• Problem details: Count every line in the data that contains the word "yellow", then report that number alone.
--- Material provided ---
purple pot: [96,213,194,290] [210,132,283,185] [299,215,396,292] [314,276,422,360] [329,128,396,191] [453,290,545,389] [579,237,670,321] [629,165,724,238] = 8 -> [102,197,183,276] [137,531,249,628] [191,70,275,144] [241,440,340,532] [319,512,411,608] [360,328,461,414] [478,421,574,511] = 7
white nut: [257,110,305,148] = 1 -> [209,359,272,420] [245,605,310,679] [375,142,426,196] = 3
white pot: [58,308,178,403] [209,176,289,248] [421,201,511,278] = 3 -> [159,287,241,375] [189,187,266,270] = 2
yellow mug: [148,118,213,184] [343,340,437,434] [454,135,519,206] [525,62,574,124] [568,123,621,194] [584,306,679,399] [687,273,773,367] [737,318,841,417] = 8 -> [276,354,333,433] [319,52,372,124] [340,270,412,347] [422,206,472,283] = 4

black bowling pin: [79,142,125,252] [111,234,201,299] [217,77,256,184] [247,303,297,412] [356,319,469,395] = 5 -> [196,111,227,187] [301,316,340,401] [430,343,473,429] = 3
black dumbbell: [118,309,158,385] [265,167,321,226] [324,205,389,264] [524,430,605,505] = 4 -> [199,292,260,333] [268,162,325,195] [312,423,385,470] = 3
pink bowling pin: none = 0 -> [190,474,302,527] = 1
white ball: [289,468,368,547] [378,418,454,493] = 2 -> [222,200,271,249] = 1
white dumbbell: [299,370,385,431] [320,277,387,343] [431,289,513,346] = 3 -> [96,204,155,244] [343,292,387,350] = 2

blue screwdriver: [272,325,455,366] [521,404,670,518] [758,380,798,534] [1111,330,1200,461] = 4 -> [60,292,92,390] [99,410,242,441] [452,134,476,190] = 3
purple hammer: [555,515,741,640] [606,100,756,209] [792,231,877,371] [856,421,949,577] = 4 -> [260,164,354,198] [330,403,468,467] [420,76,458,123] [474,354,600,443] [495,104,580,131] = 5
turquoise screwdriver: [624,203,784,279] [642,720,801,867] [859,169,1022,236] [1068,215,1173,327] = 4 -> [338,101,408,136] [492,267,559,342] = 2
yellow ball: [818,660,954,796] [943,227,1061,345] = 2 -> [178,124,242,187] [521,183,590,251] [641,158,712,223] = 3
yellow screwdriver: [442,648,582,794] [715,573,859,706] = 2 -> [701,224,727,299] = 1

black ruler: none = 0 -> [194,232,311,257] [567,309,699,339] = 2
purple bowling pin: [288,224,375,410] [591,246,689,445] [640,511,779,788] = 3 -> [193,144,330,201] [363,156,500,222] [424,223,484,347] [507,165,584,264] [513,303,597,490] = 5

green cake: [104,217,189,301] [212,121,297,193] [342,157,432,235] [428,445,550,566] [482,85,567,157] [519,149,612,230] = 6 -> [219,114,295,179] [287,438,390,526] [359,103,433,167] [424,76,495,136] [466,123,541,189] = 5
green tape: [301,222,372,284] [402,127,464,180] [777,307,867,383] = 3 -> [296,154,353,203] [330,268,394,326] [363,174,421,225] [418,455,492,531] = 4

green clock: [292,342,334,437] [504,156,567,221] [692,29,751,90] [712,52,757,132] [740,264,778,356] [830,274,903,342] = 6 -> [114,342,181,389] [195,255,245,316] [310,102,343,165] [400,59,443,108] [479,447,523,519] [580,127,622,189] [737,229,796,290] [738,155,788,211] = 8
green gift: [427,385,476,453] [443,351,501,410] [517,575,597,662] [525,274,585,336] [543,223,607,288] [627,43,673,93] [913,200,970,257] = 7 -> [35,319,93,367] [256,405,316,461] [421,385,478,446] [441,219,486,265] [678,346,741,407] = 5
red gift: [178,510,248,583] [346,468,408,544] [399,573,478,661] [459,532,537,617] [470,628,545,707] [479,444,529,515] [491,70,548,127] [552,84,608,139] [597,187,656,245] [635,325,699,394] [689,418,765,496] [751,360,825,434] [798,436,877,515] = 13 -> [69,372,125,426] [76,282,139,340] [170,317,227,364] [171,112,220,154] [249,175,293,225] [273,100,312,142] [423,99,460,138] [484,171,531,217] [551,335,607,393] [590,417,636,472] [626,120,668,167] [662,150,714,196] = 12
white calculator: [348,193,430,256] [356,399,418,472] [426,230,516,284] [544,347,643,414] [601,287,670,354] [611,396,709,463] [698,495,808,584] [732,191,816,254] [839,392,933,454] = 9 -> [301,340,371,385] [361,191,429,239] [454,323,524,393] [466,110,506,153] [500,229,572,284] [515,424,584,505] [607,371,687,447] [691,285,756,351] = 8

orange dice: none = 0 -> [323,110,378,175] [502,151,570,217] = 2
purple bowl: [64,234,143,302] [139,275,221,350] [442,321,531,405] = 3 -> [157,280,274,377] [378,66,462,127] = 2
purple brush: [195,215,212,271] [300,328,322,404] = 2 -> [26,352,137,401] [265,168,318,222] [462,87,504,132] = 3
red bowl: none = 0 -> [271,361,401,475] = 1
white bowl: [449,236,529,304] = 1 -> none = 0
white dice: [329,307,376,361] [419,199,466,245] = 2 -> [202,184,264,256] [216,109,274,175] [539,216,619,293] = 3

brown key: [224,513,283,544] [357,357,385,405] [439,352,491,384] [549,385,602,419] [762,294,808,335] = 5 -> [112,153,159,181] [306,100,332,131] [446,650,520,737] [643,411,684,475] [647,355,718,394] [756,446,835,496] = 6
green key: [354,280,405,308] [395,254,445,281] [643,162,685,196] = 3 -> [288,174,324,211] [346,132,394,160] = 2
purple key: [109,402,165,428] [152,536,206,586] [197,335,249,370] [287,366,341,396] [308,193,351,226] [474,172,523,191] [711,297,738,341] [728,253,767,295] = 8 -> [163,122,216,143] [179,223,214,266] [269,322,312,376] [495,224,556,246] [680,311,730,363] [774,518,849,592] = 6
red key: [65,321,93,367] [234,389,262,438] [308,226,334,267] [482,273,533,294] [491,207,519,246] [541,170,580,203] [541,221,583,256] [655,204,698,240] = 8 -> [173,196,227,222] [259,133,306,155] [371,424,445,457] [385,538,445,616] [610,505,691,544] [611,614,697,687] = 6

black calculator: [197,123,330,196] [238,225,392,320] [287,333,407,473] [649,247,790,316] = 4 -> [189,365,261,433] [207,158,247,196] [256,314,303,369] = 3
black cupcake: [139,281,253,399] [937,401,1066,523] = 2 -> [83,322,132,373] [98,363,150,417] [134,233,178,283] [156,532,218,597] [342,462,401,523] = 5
---
• Completed task: 3